Pictures in the data should be dropped; transcribe exactly the lines from the one that has "pink star: (53, 67) -> (80, 99), moved" through the one that has "green cross: (87, 210)".

-- Data to process follows --

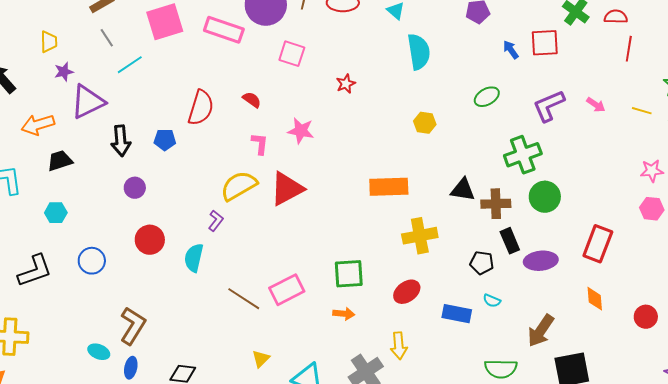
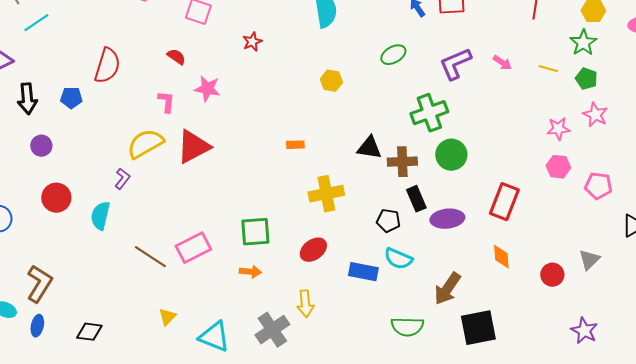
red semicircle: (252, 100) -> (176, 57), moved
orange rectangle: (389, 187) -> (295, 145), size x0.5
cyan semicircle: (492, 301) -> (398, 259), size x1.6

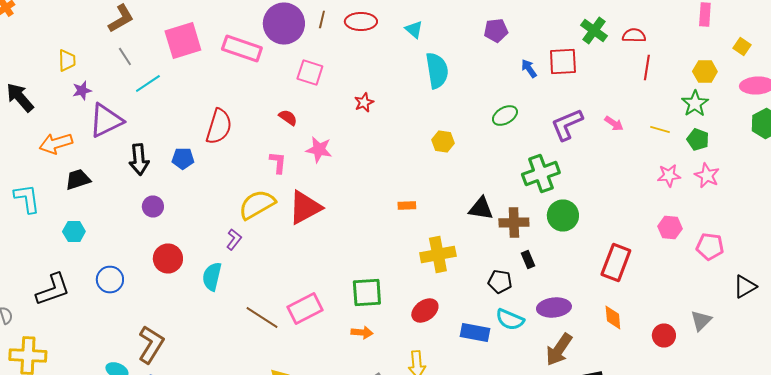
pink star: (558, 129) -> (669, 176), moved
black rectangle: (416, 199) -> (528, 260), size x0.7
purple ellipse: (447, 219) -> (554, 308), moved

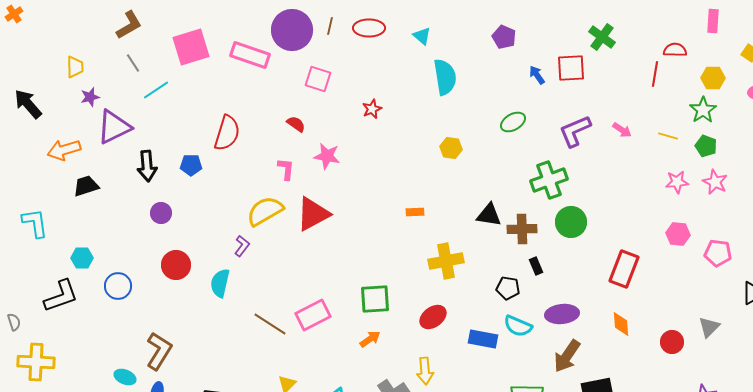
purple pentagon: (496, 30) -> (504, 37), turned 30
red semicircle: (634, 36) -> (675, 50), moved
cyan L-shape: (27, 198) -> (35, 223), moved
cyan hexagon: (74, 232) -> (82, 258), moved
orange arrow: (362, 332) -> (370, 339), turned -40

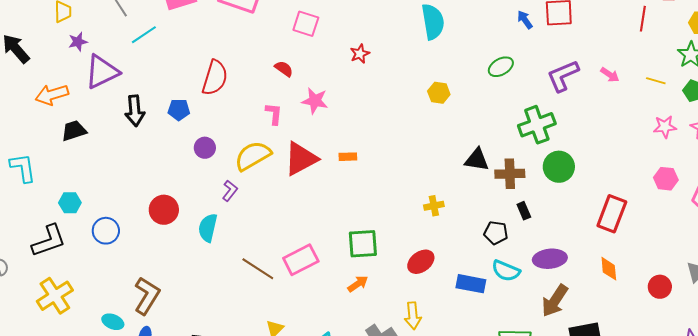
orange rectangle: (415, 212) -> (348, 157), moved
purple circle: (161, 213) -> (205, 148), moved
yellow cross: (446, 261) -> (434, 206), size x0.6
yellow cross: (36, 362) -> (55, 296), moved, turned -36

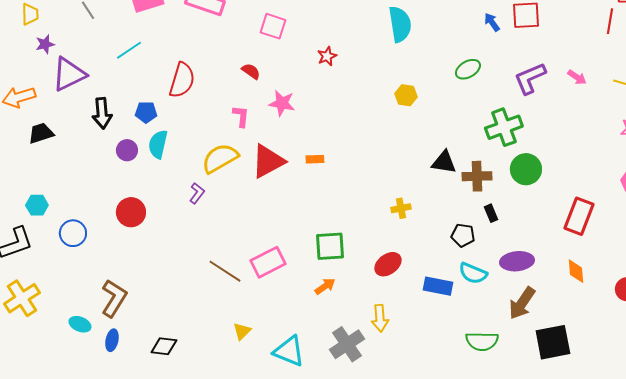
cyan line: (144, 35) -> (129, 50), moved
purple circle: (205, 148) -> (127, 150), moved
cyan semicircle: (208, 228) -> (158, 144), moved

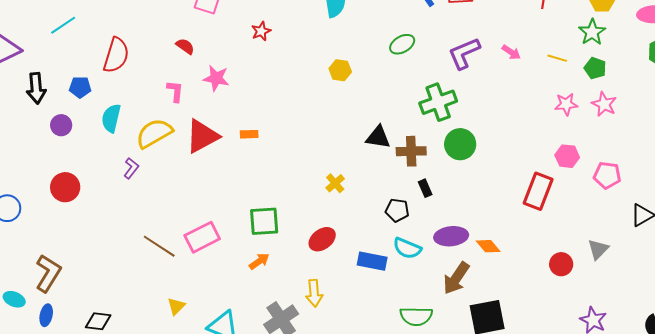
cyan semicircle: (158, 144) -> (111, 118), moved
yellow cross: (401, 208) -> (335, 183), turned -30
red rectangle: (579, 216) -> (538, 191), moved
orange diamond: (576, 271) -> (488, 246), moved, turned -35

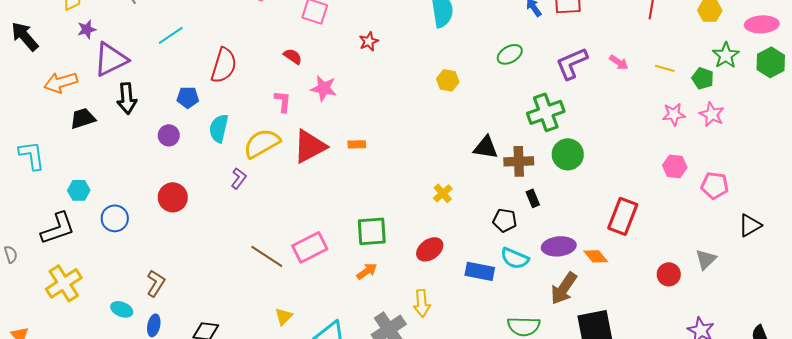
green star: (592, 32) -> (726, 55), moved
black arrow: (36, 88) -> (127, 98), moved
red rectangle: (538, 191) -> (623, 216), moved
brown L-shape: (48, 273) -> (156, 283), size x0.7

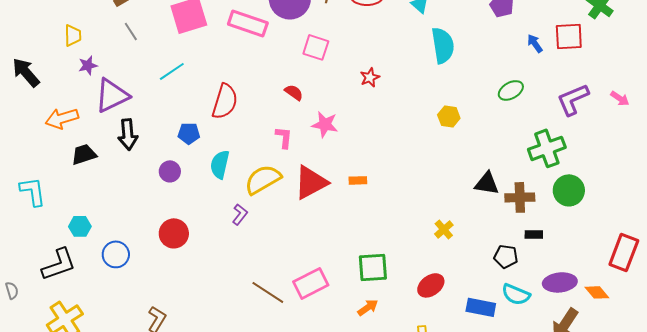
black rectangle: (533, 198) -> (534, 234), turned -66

-- Data to process concluded --
-- Data to process follows --

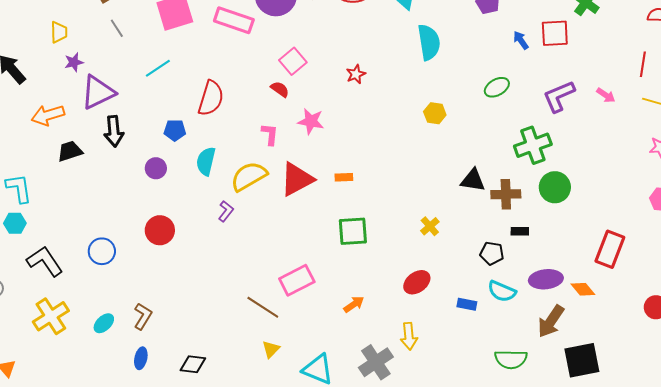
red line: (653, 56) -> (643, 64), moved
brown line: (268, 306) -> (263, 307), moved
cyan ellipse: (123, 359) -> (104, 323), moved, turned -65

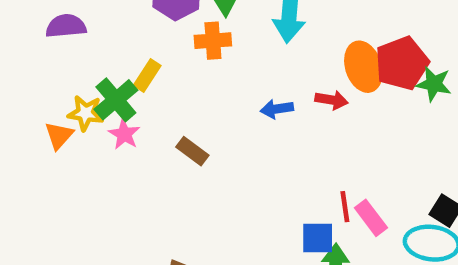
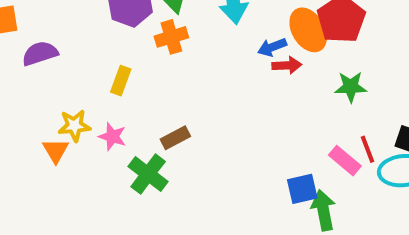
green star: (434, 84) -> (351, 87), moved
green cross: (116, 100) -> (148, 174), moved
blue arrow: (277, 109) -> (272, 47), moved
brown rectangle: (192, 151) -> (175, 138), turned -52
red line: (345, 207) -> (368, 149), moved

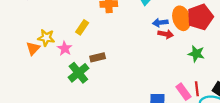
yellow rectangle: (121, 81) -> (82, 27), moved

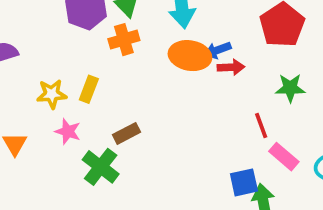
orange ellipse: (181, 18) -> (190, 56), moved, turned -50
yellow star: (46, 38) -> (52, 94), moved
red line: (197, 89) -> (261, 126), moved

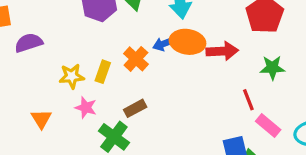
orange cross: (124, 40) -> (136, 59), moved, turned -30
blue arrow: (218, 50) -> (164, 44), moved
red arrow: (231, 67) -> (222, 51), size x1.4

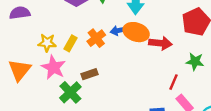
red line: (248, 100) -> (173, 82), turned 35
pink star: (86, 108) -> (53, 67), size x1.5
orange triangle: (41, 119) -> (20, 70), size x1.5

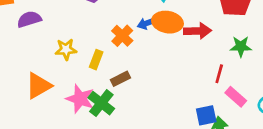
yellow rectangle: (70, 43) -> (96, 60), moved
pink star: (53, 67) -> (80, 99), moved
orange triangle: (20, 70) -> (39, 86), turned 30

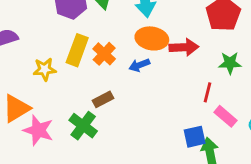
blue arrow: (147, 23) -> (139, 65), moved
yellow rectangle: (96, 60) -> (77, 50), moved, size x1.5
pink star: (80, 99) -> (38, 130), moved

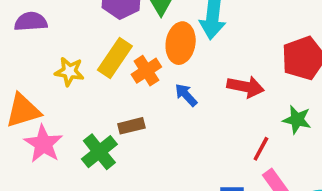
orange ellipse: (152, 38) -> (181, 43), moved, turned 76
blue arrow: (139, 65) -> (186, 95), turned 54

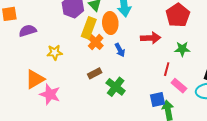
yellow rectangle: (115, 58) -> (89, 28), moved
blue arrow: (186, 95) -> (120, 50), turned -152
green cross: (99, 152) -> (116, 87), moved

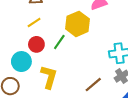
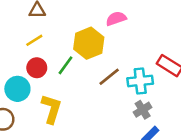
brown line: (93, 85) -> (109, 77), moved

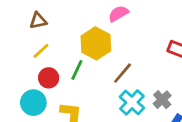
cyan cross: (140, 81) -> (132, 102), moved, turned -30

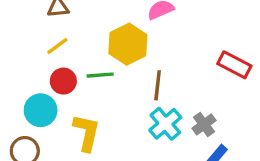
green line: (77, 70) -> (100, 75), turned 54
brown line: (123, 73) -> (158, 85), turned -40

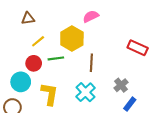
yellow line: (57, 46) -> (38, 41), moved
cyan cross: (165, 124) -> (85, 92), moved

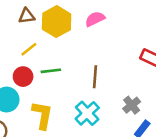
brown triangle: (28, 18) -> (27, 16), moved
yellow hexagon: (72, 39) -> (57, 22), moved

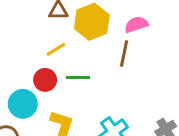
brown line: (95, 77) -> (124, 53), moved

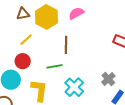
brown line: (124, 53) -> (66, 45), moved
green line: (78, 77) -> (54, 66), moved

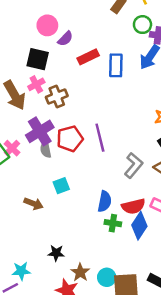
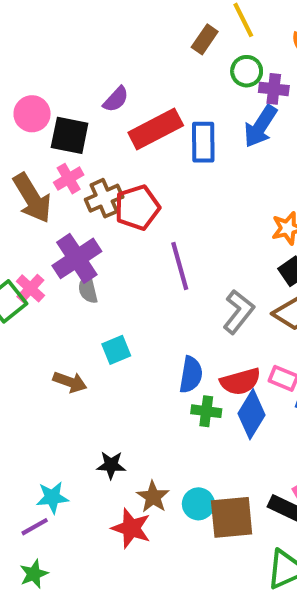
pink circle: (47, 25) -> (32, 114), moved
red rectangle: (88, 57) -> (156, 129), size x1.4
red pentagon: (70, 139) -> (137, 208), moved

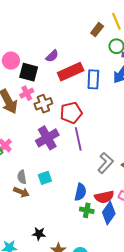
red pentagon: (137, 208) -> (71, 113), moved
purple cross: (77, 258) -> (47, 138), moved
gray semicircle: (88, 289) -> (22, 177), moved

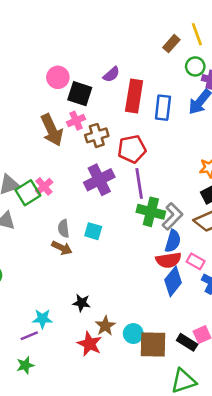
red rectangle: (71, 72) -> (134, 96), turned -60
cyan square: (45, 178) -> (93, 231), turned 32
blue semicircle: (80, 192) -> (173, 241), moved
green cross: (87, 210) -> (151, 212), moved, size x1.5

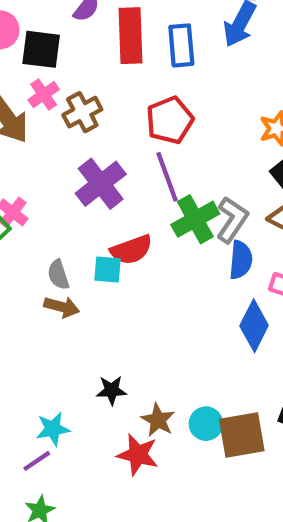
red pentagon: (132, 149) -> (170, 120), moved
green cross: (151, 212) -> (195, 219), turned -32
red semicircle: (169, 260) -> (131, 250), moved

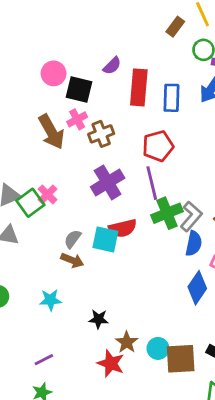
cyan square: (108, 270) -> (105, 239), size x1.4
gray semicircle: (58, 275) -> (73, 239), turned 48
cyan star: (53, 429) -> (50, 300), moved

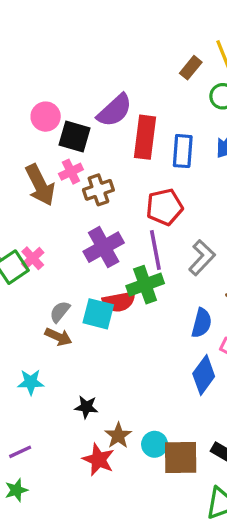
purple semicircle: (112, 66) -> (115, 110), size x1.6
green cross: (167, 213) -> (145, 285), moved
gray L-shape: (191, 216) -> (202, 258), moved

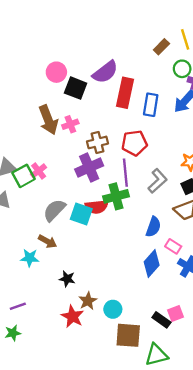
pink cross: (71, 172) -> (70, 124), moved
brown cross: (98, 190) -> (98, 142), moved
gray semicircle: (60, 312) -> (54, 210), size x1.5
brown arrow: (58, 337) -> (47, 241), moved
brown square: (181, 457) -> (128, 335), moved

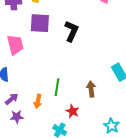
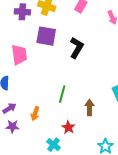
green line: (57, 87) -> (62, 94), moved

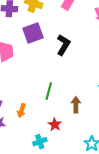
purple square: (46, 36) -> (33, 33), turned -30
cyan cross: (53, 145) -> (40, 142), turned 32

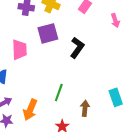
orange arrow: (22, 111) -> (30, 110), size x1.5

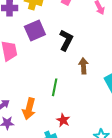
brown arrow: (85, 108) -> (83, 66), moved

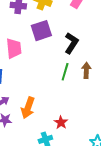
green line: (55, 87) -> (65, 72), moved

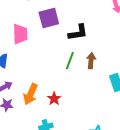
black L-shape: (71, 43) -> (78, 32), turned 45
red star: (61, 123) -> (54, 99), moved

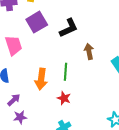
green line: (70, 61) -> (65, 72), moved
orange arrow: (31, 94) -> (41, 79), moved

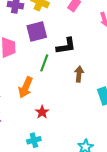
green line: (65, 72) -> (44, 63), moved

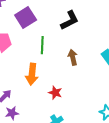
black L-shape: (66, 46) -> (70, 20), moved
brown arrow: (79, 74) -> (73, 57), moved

-- Data to process concluded --
-- Data to process follows --

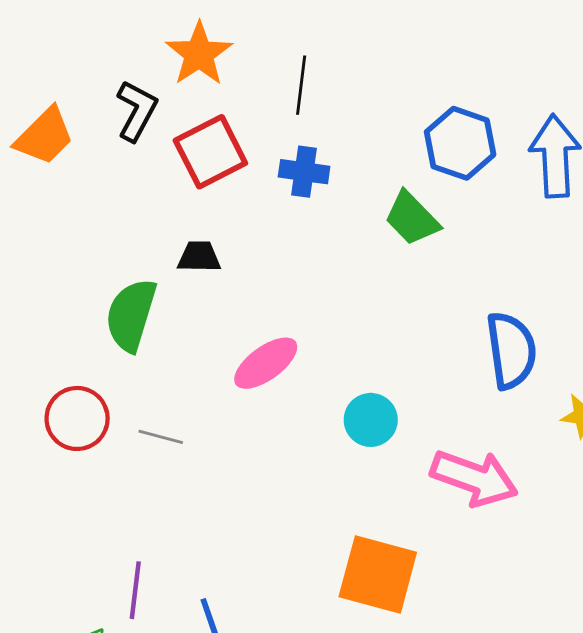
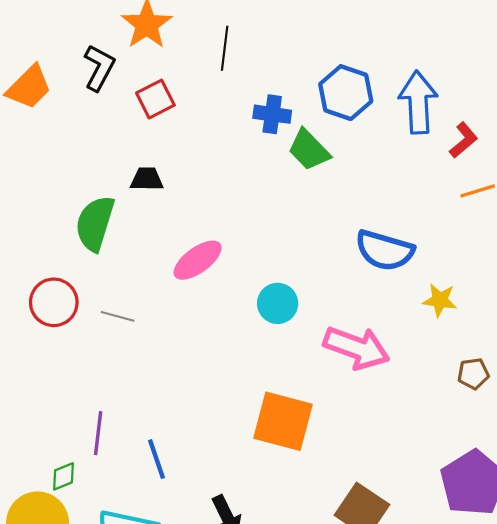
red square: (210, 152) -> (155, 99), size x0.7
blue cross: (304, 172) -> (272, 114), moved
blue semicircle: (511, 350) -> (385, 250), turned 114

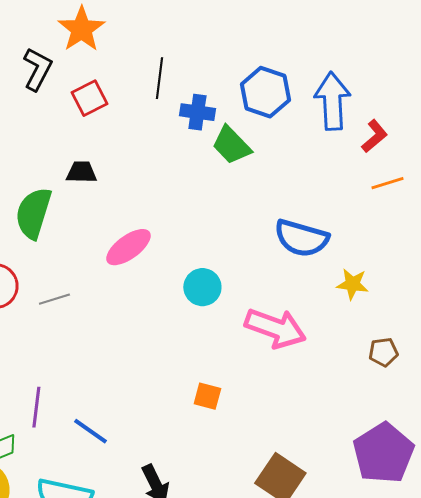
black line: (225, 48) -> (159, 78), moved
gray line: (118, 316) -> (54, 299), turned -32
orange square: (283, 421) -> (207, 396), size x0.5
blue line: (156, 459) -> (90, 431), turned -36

-- Data to process concluded --

▸ **Exercise output**:
pink star: (53, 67) -> (80, 99), moved
orange triangle: (20, 70) -> (39, 86), turned 30

blue arrow: (147, 23) -> (139, 65), moved
yellow rectangle: (96, 60) -> (77, 50), moved, size x1.5
pink star: (80, 99) -> (38, 130), moved

orange ellipse: (152, 38) -> (181, 43), moved, turned 76
blue arrow: (139, 65) -> (186, 95), turned 54

yellow rectangle: (115, 58) -> (89, 28), moved
blue arrow: (186, 95) -> (120, 50), turned -152
green cross: (99, 152) -> (116, 87), moved

brown line: (93, 85) -> (109, 77), moved

cyan cross: (140, 81) -> (132, 102), moved, turned -30

green line: (77, 70) -> (100, 75), turned 54
brown line: (123, 73) -> (158, 85), turned -40

yellow line: (57, 46) -> (38, 41), moved
cyan cross: (165, 124) -> (85, 92), moved

brown triangle: (28, 18) -> (27, 16), moved
yellow hexagon: (72, 39) -> (57, 22), moved

brown line: (95, 77) -> (124, 53), moved

brown line: (124, 53) -> (66, 45), moved
green line: (78, 77) -> (54, 66), moved

pink circle: (47, 25) -> (32, 114), moved
red rectangle: (88, 57) -> (156, 129), size x1.4
red pentagon: (70, 139) -> (137, 208), moved

red pentagon: (137, 208) -> (71, 113), moved
purple cross: (77, 258) -> (47, 138), moved
gray semicircle: (88, 289) -> (22, 177), moved

red rectangle: (71, 72) -> (134, 96), turned -60
cyan square: (45, 178) -> (93, 231), turned 32
blue semicircle: (80, 192) -> (173, 241), moved
green cross: (87, 210) -> (151, 212), moved, size x1.5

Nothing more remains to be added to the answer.